◆ **EXERCISE OBJECTIVE**
Within the entries that follow, show each line where the word "blue" occurs.

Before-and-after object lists
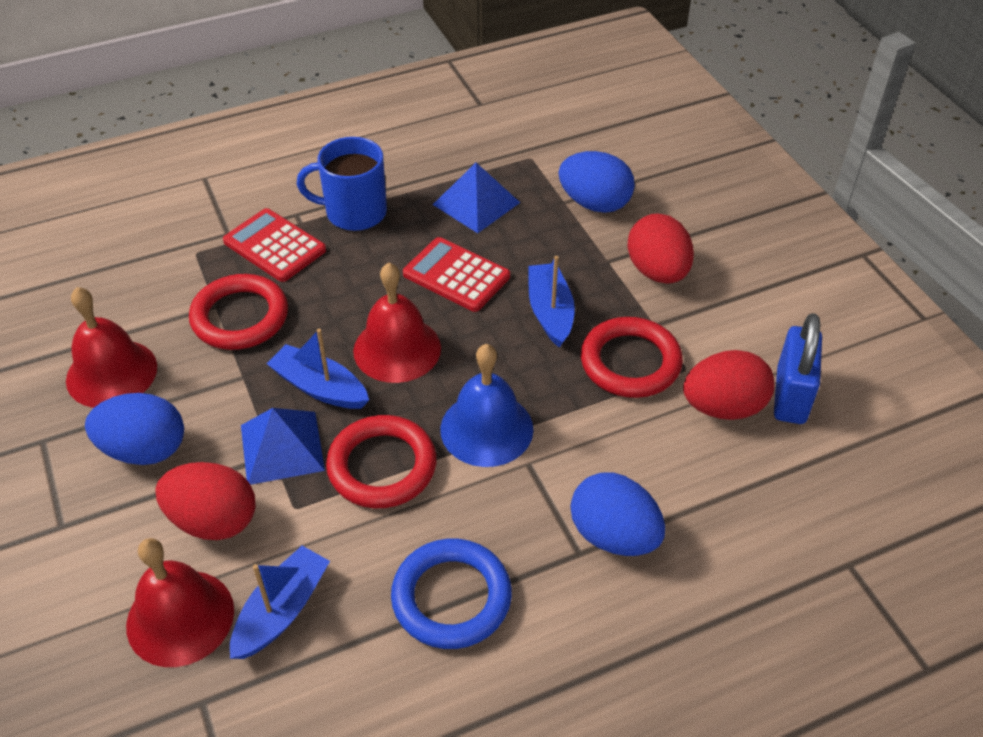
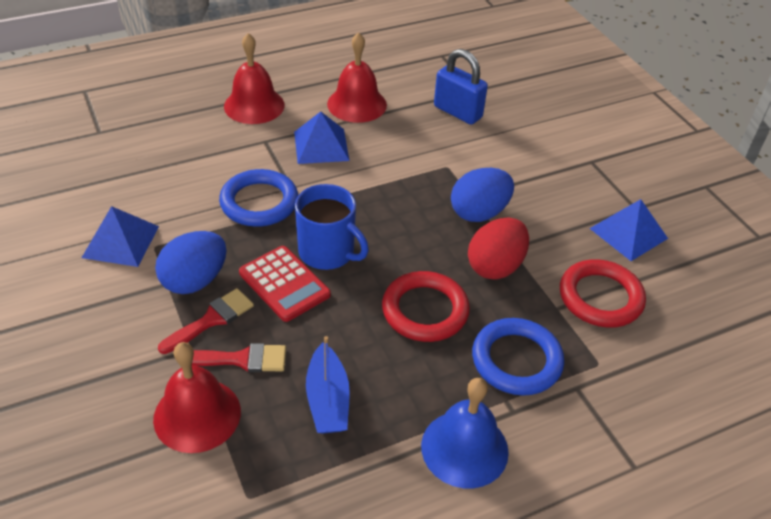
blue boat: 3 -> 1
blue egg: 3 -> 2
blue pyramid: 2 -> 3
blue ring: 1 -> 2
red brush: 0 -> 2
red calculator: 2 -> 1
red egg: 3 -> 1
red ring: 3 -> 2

◆ **PROBLEM SOLUTION**
blue boat: 3 -> 1
blue egg: 3 -> 2
blue pyramid: 2 -> 3
blue ring: 1 -> 2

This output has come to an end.